[Scene comparison data]
┌──
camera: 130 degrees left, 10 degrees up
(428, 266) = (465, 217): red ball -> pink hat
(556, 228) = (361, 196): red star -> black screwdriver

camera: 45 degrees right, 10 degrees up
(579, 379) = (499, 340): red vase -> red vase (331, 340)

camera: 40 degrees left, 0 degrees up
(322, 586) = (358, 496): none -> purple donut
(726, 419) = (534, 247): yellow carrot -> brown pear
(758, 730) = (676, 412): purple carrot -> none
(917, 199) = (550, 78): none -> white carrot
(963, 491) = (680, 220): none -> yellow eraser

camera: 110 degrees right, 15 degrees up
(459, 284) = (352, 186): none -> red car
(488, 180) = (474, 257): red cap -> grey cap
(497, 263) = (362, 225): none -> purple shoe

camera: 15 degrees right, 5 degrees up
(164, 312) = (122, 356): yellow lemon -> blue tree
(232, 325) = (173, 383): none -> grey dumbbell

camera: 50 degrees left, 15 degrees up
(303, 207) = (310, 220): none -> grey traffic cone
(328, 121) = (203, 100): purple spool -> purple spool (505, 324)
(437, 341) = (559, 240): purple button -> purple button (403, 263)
└──
**PROMPT**
The lines above that hold the word "none" need counting; write the count and nothing more.

**REPLY TO THE EXERCISE**
8